[[ Records to use, beginning ]]

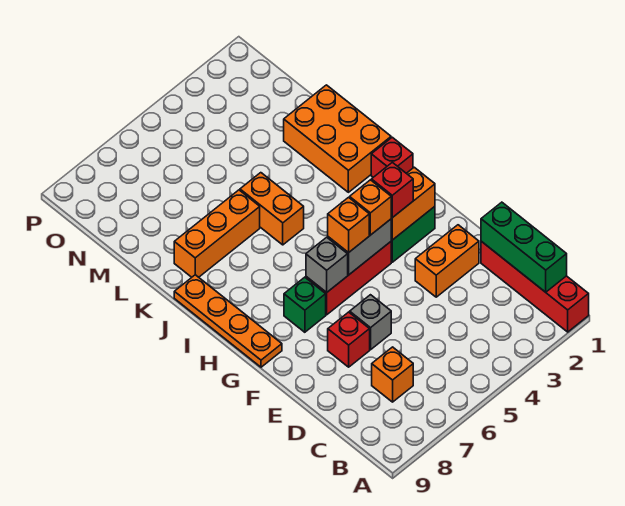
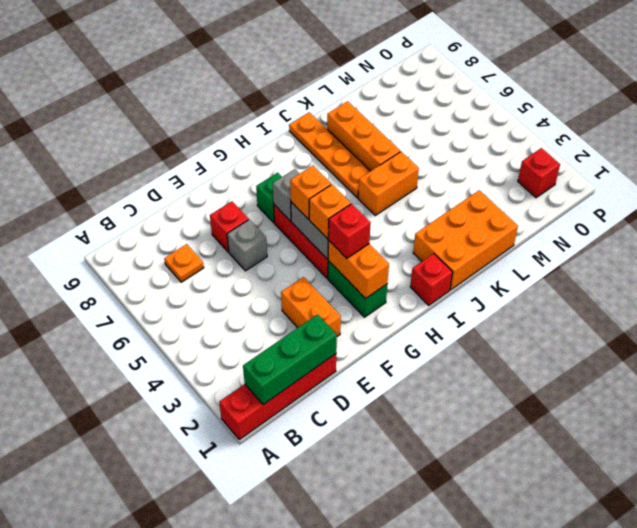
orange brick C7 level 1 -> orange plate C7 level 1
orange plate G9:J9 level 1 -> orange plate J6:J9 level 1
none -> red brick O2 level 1

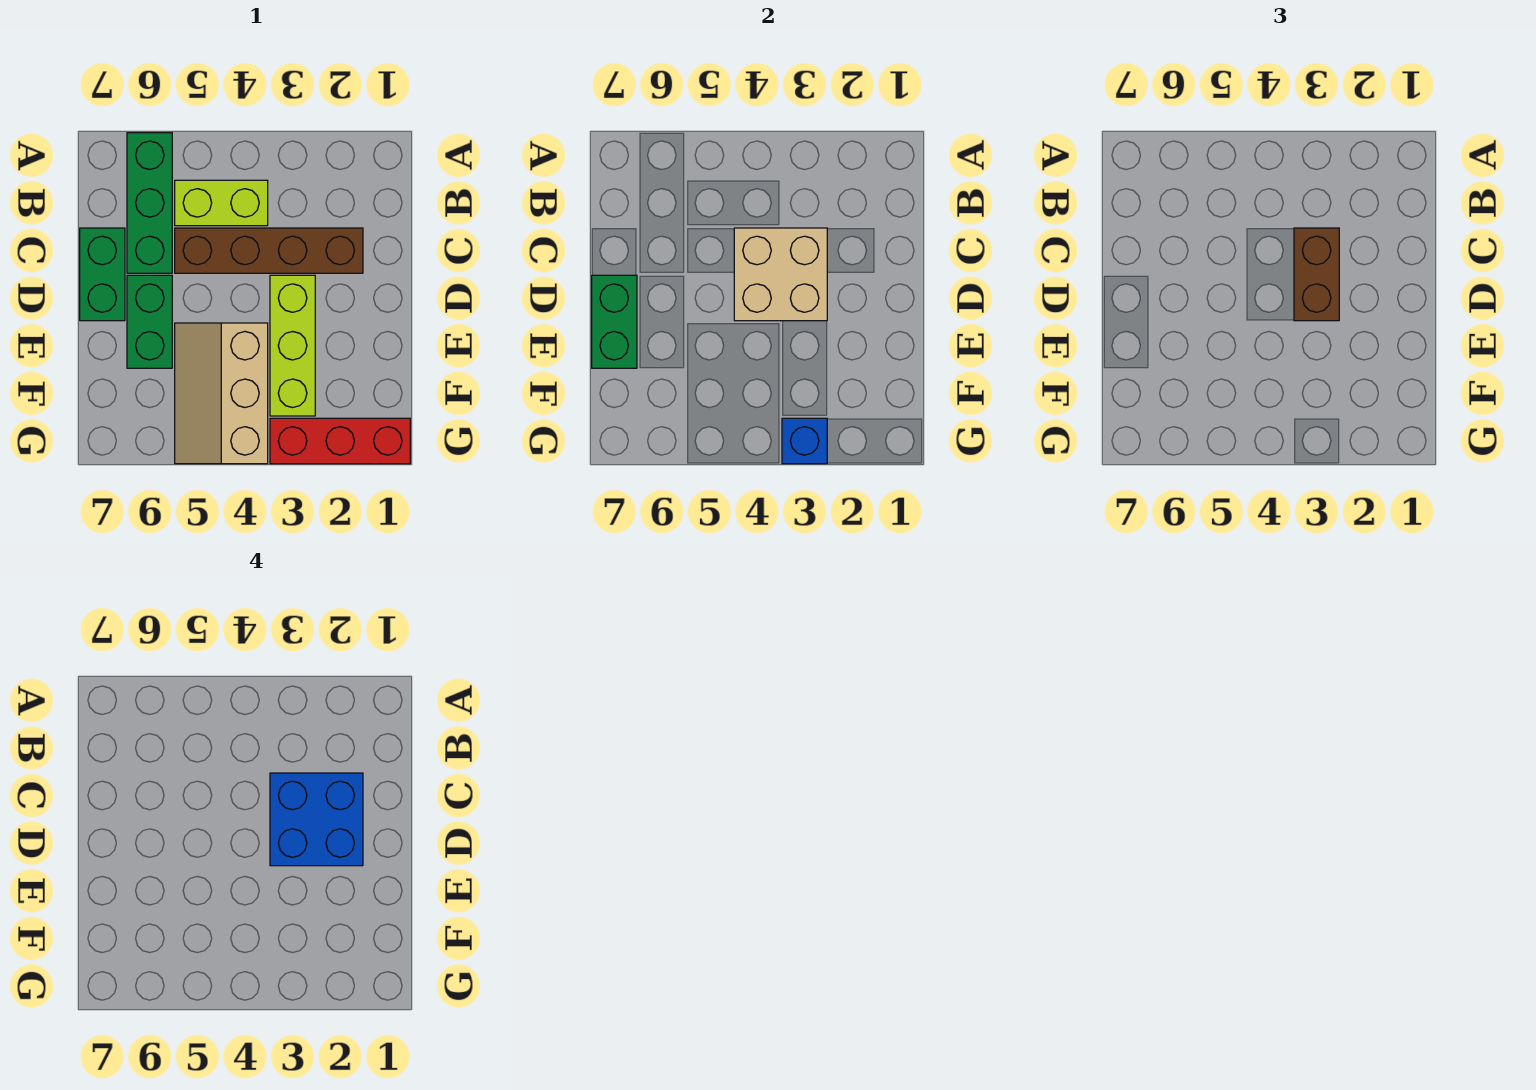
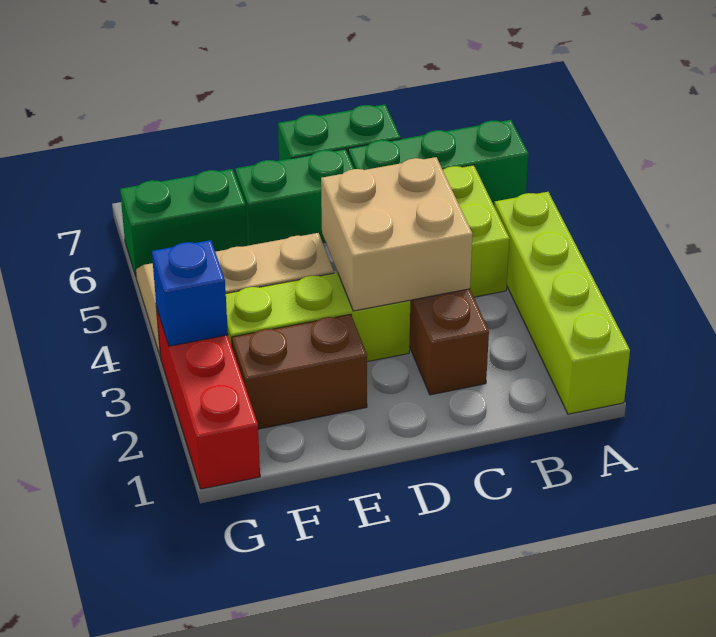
none -> lime brick A1:A4 level 1
blue brick C2:D3 level 4 -> none
brown brick C3:D3 level 3 -> brown brick E2:F2 level 1
green brick D7:E7 level 2 -> green brick F6:G6 level 1

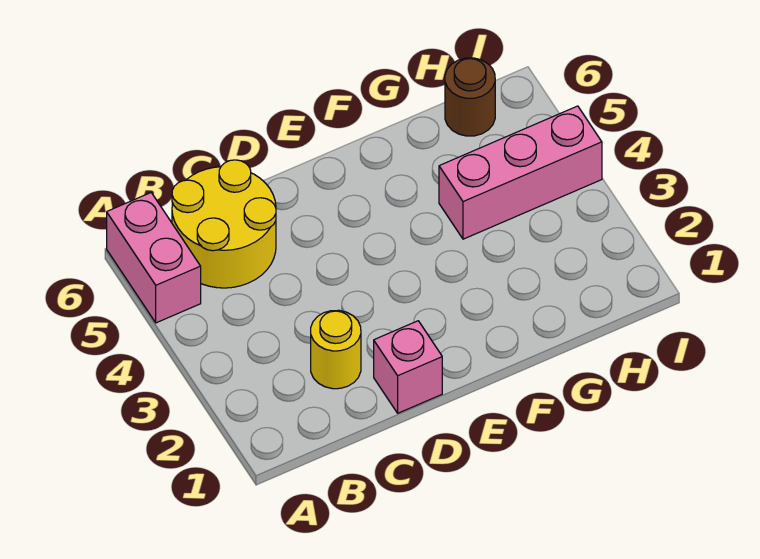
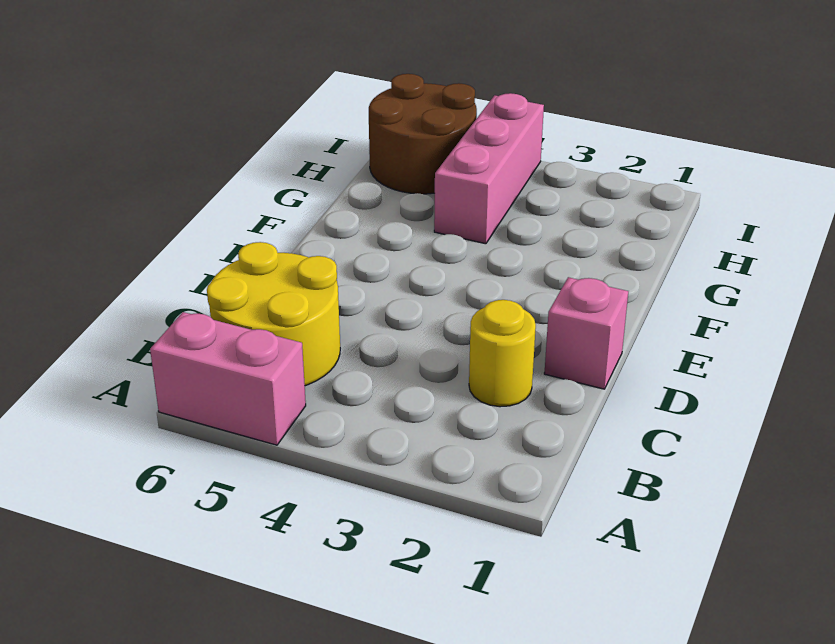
brown round brick H6 level 1 -> brown round brick H5:I6 level 1

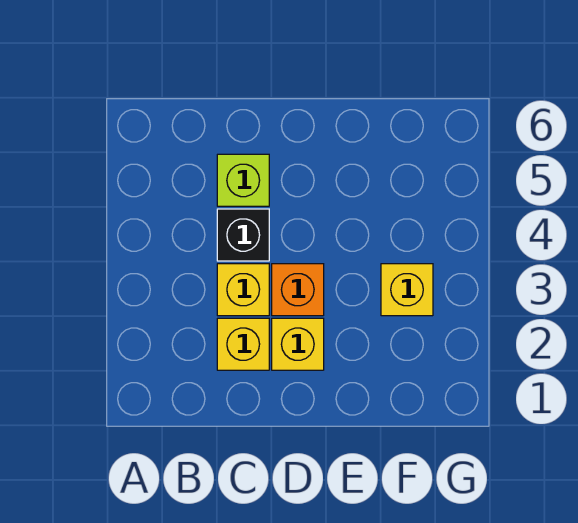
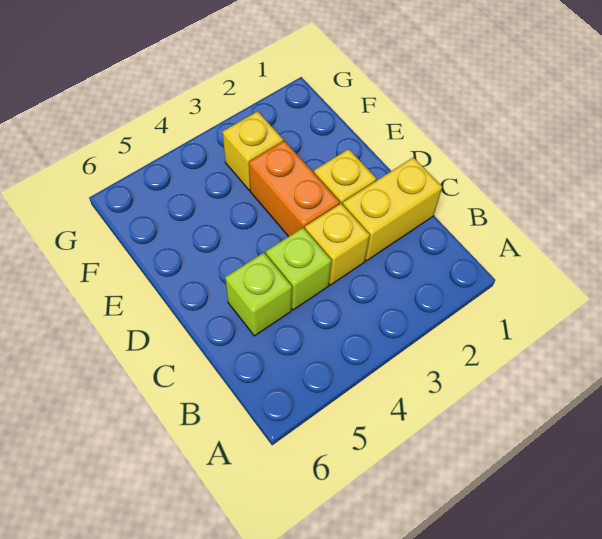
yellow brick C2 level 1 -> yellow brick C1:C2 level 1
black brick C4 level 1 -> lime brick C4 level 1
orange brick D3 level 1 -> orange brick D3:E3 level 1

[[ Records to use, end ]]

**Aim of the task**
Set down each entry above word for word, without its pictures.

**Written solution**
orange brick C7 level 1 -> orange plate C7 level 1
orange plate G9:J9 level 1 -> orange plate J6:J9 level 1
none -> red brick O2 level 1

none -> lime brick A1:A4 level 1
blue brick C2:D3 level 4 -> none
brown brick C3:D3 level 3 -> brown brick E2:F2 level 1
green brick D7:E7 level 2 -> green brick F6:G6 level 1

brown round brick H6 level 1 -> brown round brick H5:I6 level 1

yellow brick C2 level 1 -> yellow brick C1:C2 level 1
black brick C4 level 1 -> lime brick C4 level 1
orange brick D3 level 1 -> orange brick D3:E3 level 1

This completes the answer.